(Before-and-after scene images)
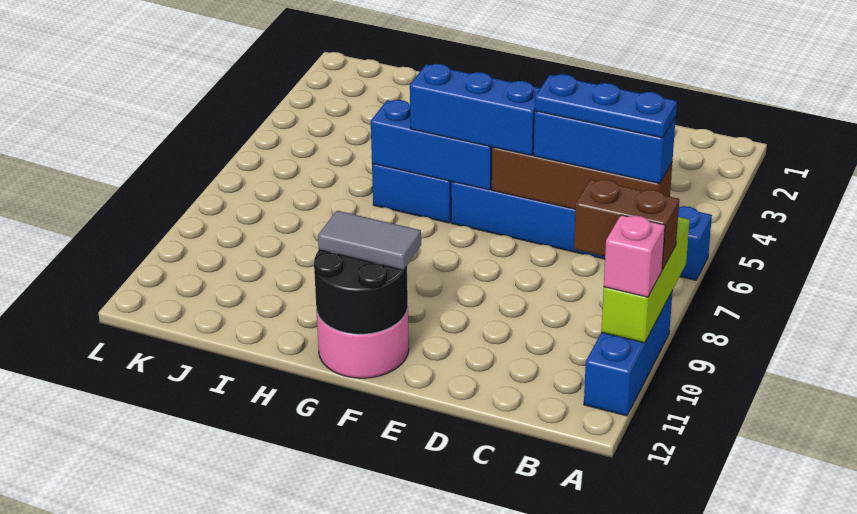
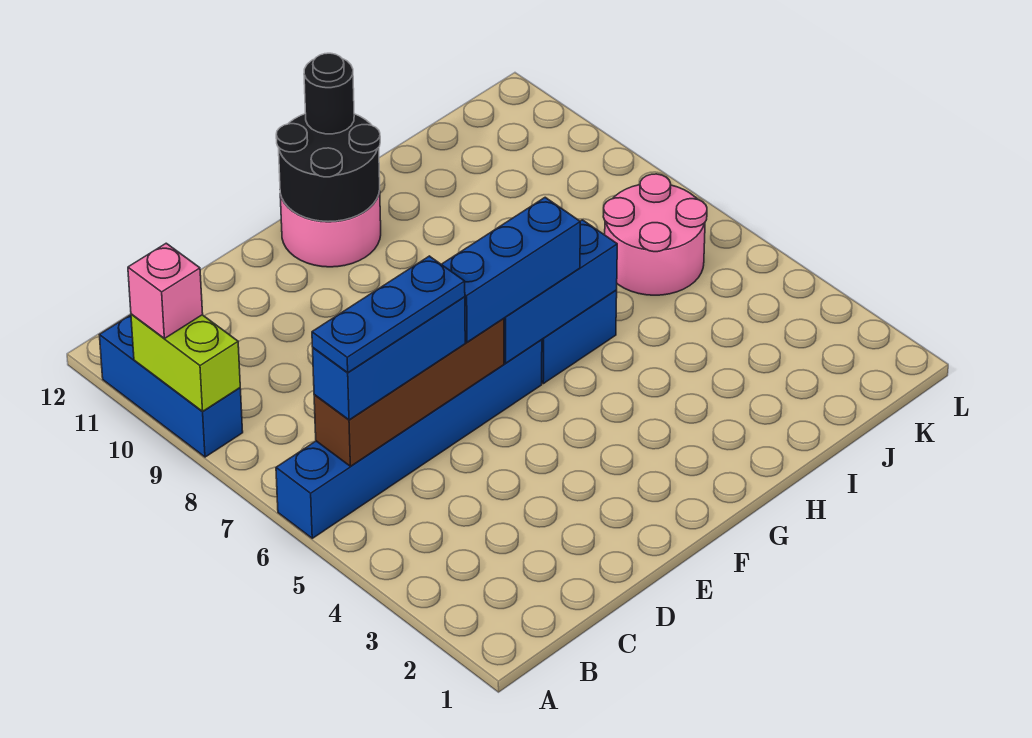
lime brick A8:A10 level 2 -> lime brick A9:A10 level 2
brown brick A9:B9 level 3 -> none
grey tile F11:G11 level 3 -> none
none -> black round brick G12 level 3
none -> pink round brick J6:K7 level 1

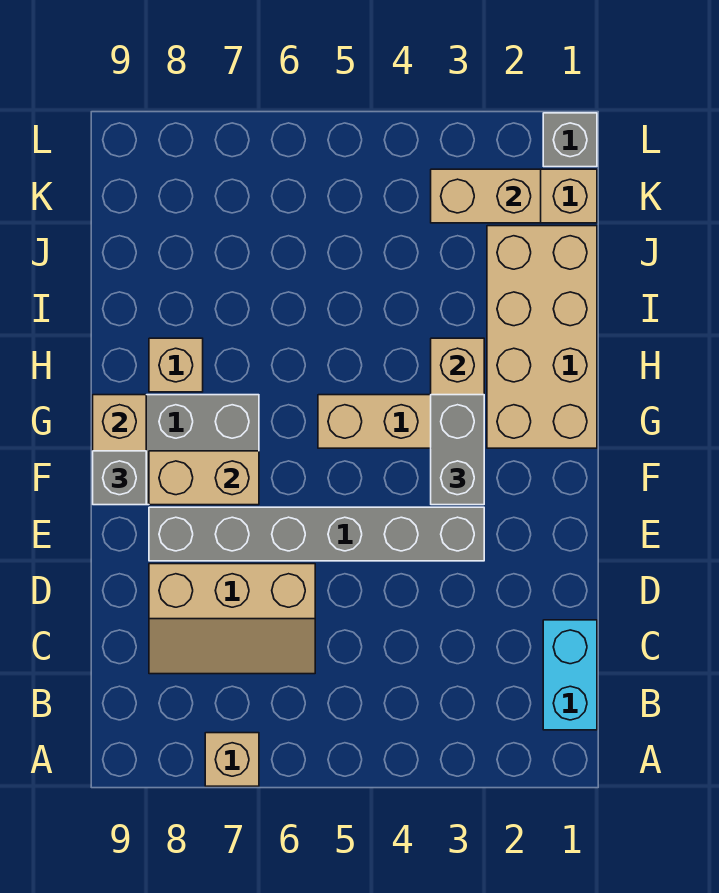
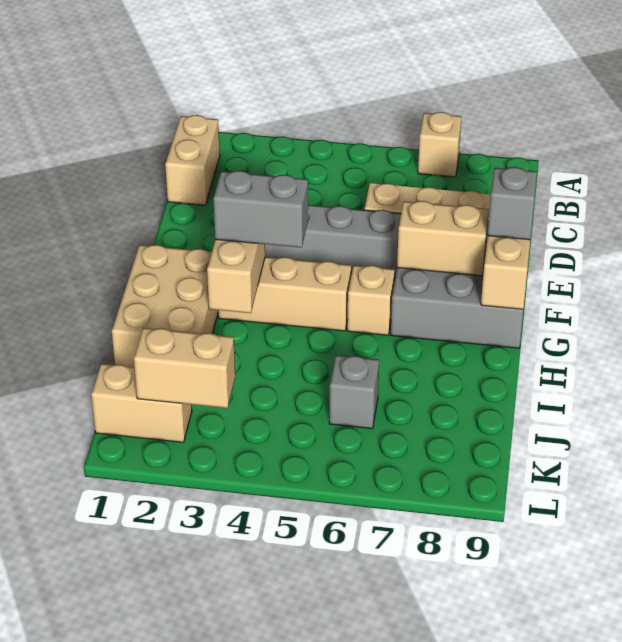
cyan brick B1:C1 level 1 -> tan brick B1:C1 level 1
grey brick F3:G3 level 3 -> grey brick G3:G4 level 3
tan brick G1:J2 level 1 -> tan brick G1:I2 level 1
tan brick H8 level 1 -> tan brick G6 level 1
grey brick L1 level 1 -> grey brick J6 level 1

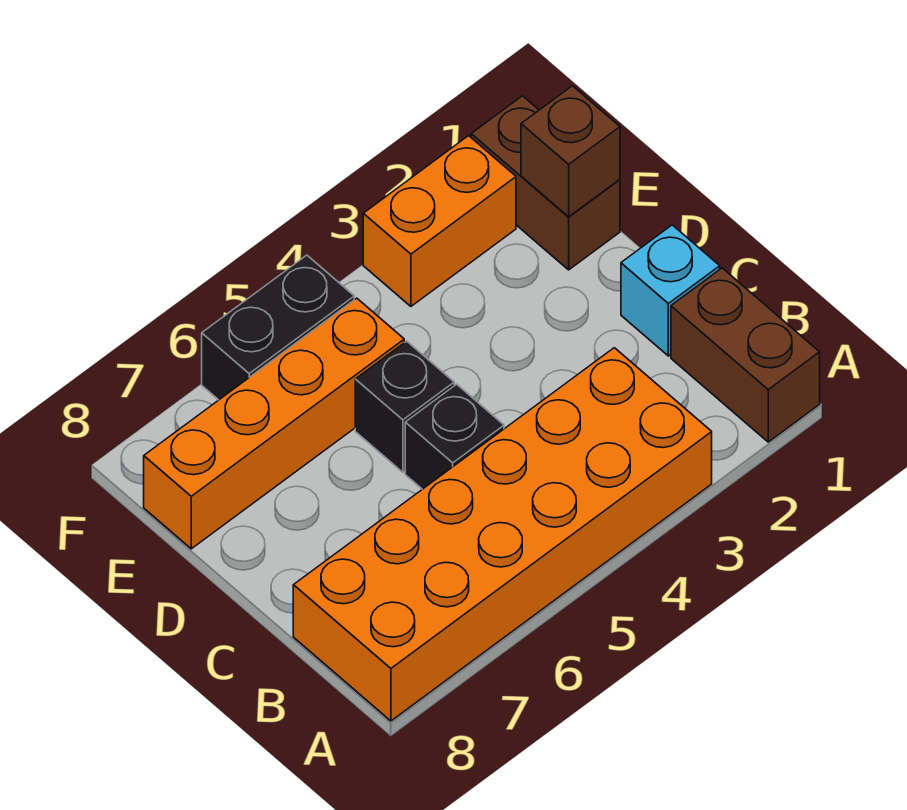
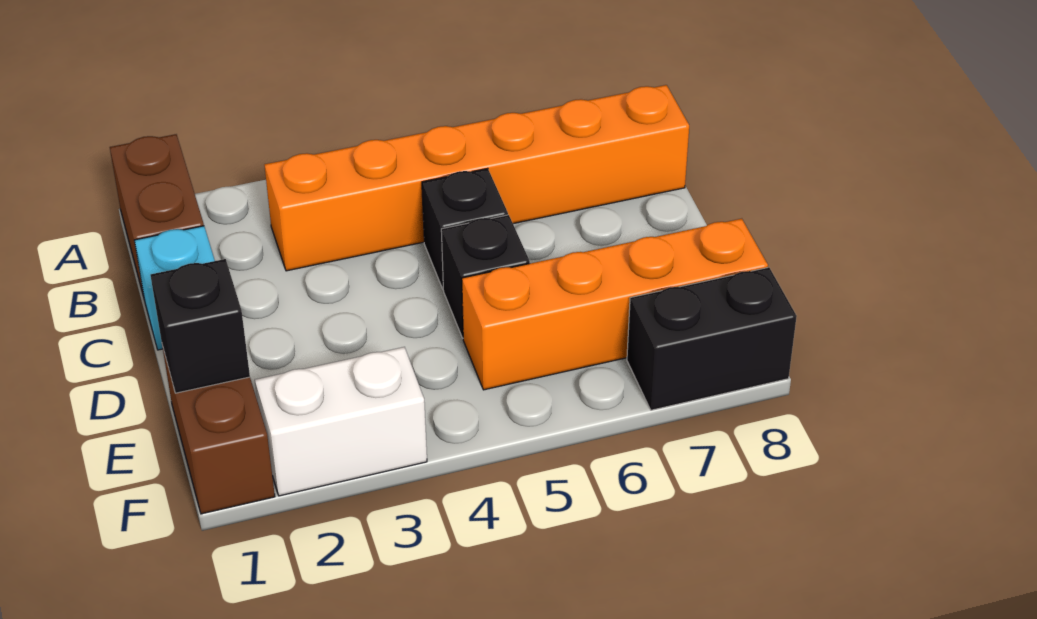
orange brick A3:B8 level 1 -> orange brick B3:B8 level 1
brown brick E1 level 2 -> black brick E1 level 2
orange brick F2:F3 level 1 -> white brick F2:F3 level 1
black brick F5:F6 level 1 -> black brick F7:F8 level 1

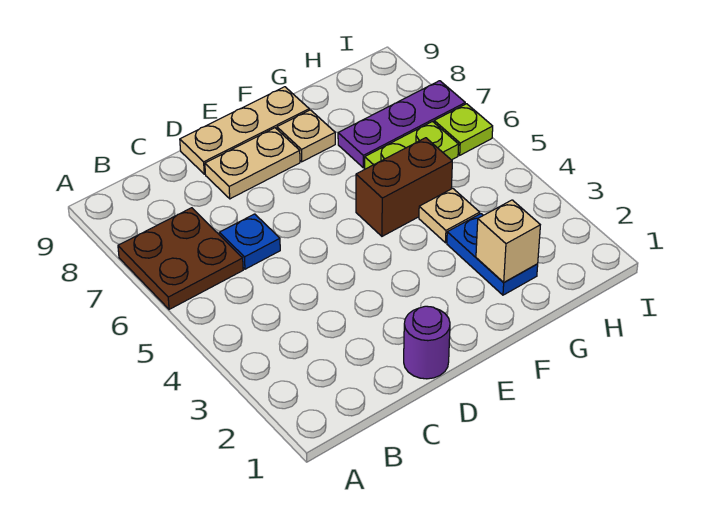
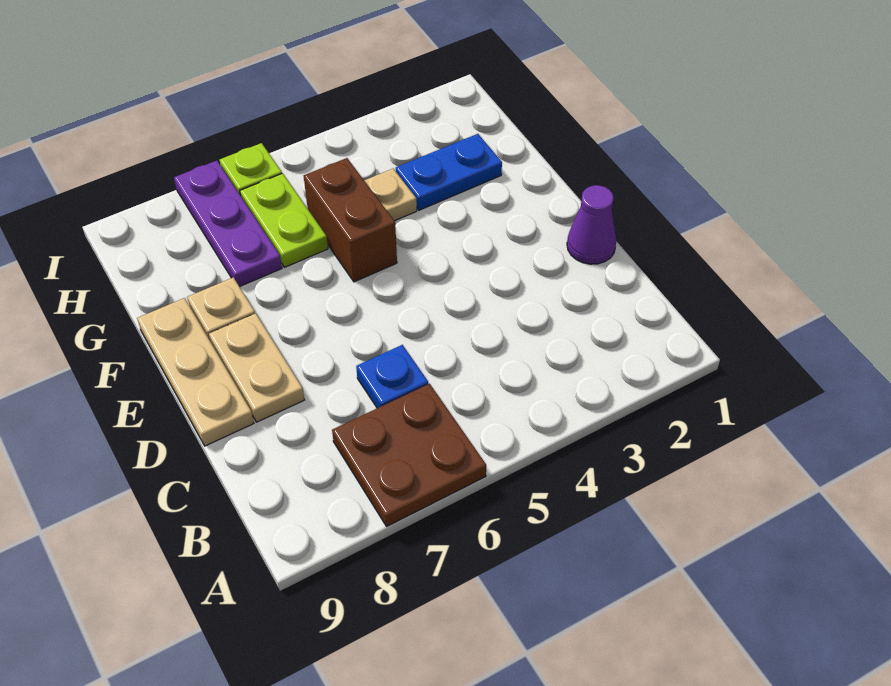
purple round brick D1 level 1 -> purple cone D1 level 1
tan brick G2 level 2 -> none

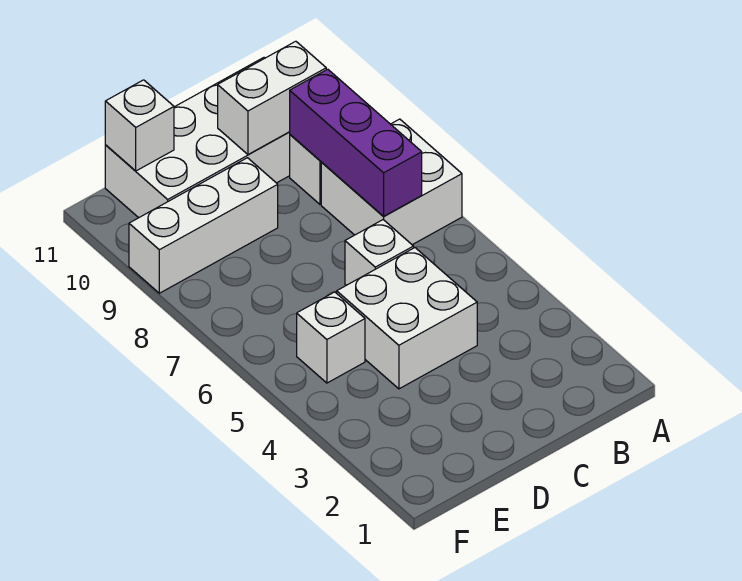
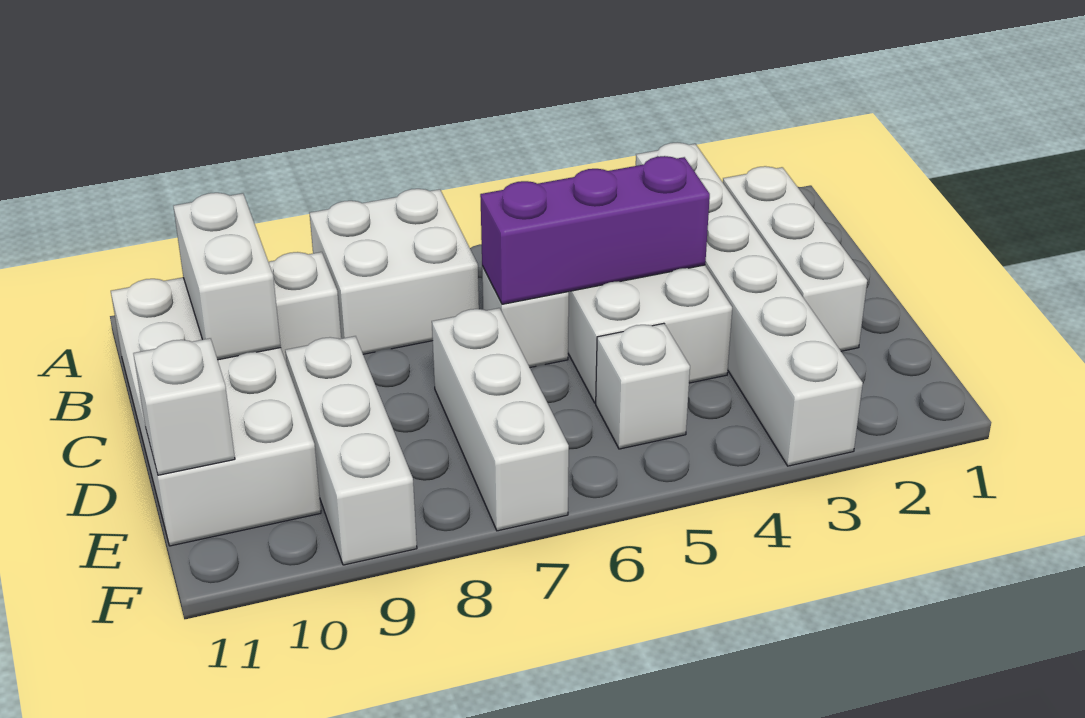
none -> white brick A3:F3 level 1
none -> white brick B2:D2 level 1
purple brick B7:B9 level 2 -> purple brick C4:C6 level 2
none -> white brick D7:F7 level 1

Exercise description
For this exercise, output the records exactly but omit their pictures.

Answer space
lime brick A8:A10 level 2 -> lime brick A9:A10 level 2
brown brick A9:B9 level 3 -> none
grey tile F11:G11 level 3 -> none
none -> black round brick G12 level 3
none -> pink round brick J6:K7 level 1

cyan brick B1:C1 level 1 -> tan brick B1:C1 level 1
grey brick F3:G3 level 3 -> grey brick G3:G4 level 3
tan brick G1:J2 level 1 -> tan brick G1:I2 level 1
tan brick H8 level 1 -> tan brick G6 level 1
grey brick L1 level 1 -> grey brick J6 level 1

orange brick A3:B8 level 1 -> orange brick B3:B8 level 1
brown brick E1 level 2 -> black brick E1 level 2
orange brick F2:F3 level 1 -> white brick F2:F3 level 1
black brick F5:F6 level 1 -> black brick F7:F8 level 1

purple round brick D1 level 1 -> purple cone D1 level 1
tan brick G2 level 2 -> none

none -> white brick A3:F3 level 1
none -> white brick B2:D2 level 1
purple brick B7:B9 level 2 -> purple brick C4:C6 level 2
none -> white brick D7:F7 level 1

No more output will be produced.